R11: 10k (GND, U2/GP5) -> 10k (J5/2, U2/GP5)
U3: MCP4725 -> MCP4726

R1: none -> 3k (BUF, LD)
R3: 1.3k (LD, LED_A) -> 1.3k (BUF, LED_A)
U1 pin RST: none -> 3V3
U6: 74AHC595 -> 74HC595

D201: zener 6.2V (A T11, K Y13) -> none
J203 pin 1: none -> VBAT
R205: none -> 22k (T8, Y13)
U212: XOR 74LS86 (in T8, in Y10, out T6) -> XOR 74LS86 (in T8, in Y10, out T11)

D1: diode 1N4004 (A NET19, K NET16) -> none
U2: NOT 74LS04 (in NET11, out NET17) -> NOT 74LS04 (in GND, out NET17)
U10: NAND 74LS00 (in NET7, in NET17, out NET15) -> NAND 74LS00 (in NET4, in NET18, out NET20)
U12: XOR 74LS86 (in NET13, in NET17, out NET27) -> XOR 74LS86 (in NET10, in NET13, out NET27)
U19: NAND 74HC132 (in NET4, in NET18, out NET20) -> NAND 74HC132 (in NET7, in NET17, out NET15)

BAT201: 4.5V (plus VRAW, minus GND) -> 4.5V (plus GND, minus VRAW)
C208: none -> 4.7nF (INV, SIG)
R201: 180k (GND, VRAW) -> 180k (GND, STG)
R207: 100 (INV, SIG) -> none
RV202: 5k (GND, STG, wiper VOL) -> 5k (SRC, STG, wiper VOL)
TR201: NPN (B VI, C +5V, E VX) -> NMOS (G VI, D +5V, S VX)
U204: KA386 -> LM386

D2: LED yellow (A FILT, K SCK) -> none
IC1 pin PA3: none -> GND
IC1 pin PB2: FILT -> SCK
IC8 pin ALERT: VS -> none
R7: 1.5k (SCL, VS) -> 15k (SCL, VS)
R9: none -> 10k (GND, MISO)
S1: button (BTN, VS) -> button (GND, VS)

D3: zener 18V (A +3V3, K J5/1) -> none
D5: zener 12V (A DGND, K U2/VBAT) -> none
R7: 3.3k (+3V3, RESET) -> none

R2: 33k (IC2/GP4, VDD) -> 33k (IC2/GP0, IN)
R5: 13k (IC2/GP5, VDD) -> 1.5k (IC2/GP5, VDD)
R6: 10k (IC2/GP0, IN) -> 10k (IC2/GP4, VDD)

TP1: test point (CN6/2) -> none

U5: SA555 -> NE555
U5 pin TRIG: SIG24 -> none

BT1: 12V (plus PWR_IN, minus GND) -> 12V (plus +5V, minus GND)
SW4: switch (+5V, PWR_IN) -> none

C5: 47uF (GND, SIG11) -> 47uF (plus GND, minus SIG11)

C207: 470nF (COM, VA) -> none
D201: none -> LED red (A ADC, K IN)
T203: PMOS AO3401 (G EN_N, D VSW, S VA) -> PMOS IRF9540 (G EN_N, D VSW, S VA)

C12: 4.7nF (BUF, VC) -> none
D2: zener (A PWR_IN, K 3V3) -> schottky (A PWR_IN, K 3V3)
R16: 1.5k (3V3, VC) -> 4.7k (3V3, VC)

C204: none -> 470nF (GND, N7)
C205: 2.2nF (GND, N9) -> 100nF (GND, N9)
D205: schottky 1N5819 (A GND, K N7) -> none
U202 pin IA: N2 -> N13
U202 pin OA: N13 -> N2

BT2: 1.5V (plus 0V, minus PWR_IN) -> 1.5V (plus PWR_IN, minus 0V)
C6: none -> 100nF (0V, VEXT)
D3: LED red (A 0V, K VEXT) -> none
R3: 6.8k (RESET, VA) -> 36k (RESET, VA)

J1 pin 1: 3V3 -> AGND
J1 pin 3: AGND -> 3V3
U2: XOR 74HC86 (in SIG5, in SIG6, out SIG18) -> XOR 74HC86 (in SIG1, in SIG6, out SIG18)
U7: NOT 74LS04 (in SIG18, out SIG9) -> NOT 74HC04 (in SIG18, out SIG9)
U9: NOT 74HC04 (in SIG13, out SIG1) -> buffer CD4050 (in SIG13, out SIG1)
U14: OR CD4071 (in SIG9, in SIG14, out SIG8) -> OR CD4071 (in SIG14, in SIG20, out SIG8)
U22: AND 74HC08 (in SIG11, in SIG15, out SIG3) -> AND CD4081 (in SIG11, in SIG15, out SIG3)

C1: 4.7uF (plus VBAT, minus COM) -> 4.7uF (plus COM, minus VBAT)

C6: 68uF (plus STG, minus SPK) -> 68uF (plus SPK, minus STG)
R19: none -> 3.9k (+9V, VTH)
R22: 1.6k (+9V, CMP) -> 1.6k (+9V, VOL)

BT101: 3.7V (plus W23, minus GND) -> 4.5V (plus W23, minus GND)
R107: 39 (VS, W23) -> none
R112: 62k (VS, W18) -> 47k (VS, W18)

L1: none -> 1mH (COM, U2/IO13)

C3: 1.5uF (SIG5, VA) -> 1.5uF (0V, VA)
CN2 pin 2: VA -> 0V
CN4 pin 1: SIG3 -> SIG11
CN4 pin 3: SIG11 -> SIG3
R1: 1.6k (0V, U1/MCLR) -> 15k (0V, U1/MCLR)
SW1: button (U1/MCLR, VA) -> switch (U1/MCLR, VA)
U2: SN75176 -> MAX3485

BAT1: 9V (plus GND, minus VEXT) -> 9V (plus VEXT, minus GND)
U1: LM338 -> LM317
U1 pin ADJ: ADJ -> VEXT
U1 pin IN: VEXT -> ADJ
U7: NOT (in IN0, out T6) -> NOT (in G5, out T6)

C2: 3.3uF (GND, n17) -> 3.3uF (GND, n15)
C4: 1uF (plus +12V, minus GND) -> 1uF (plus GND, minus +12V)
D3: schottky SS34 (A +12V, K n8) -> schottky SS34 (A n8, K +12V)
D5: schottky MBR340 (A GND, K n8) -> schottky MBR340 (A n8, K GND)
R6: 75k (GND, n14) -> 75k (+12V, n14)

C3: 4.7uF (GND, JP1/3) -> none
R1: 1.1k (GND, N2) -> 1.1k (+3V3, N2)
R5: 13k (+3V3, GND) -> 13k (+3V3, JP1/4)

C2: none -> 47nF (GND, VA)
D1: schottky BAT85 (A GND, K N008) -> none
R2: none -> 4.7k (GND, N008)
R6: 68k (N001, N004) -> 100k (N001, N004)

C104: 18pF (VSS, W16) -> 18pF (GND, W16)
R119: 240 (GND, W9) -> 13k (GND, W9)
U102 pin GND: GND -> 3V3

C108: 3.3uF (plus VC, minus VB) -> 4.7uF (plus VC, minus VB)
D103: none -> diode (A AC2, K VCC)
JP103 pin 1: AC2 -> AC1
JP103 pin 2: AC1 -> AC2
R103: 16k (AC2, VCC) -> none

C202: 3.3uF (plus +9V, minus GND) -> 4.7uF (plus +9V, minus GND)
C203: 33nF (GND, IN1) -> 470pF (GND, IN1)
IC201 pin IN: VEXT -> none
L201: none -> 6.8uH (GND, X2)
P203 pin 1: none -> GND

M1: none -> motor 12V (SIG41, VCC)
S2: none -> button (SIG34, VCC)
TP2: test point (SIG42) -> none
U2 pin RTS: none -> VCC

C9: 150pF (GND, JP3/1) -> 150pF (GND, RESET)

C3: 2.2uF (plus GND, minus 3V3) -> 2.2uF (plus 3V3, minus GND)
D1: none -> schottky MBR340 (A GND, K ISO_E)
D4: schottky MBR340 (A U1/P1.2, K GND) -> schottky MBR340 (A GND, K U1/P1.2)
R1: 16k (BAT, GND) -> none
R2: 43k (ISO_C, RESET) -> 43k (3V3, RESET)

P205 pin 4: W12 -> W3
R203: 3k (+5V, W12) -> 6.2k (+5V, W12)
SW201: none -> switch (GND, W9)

•••

What you have to do | Copy out only the lines running from the beginning of the data to the line with "U5 pin TRIG: SIG24 -> none", both ends included.

Exercise solution |
R11: 10k (GND, U2/GP5) -> 10k (J5/2, U2/GP5)
U3: MCP4725 -> MCP4726

R1: none -> 3k (BUF, LD)
R3: 1.3k (LD, LED_A) -> 1.3k (BUF, LED_A)
U1 pin RST: none -> 3V3
U6: 74AHC595 -> 74HC595

D201: zener 6.2V (A T11, K Y13) -> none
J203 pin 1: none -> VBAT
R205: none -> 22k (T8, Y13)
U212: XOR 74LS86 (in T8, in Y10, out T6) -> XOR 74LS86 (in T8, in Y10, out T11)

D1: diode 1N4004 (A NET19, K NET16) -> none
U2: NOT 74LS04 (in NET11, out NET17) -> NOT 74LS04 (in GND, out NET17)
U10: NAND 74LS00 (in NET7, in NET17, out NET15) -> NAND 74LS00 (in NET4, in NET18, out NET20)
U12: XOR 74LS86 (in NET13, in NET17, out NET27) -> XOR 74LS86 (in NET10, in NET13, out NET27)
U19: NAND 74HC132 (in NET4, in NET18, out NET20) -> NAND 74HC132 (in NET7, in NET17, out NET15)

BAT201: 4.5V (plus VRAW, minus GND) -> 4.5V (plus GND, minus VRAW)
C208: none -> 4.7nF (INV, SIG)
R201: 180k (GND, VRAW) -> 180k (GND, STG)
R207: 100 (INV, SIG) -> none
RV202: 5k (GND, STG, wiper VOL) -> 5k (SRC, STG, wiper VOL)
TR201: NPN (B VI, C +5V, E VX) -> NMOS (G VI, D +5V, S VX)
U204: KA386 -> LM386

D2: LED yellow (A FILT, K SCK) -> none
IC1 pin PA3: none -> GND
IC1 pin PB2: FILT -> SCK
IC8 pin ALERT: VS -> none
R7: 1.5k (SCL, VS) -> 15k (SCL, VS)
R9: none -> 10k (GND, MISO)
S1: button (BTN, VS) -> button (GND, VS)

D3: zener 18V (A +3V3, K J5/1) -> none
D5: zener 12V (A DGND, K U2/VBAT) -> none
R7: 3.3k (+3V3, RESET) -> none

R2: 33k (IC2/GP4, VDD) -> 33k (IC2/GP0, IN)
R5: 13k (IC2/GP5, VDD) -> 1.5k (IC2/GP5, VDD)
R6: 10k (IC2/GP0, IN) -> 10k (IC2/GP4, VDD)

TP1: test point (CN6/2) -> none

U5: SA555 -> NE555
U5 pin TRIG: SIG24 -> none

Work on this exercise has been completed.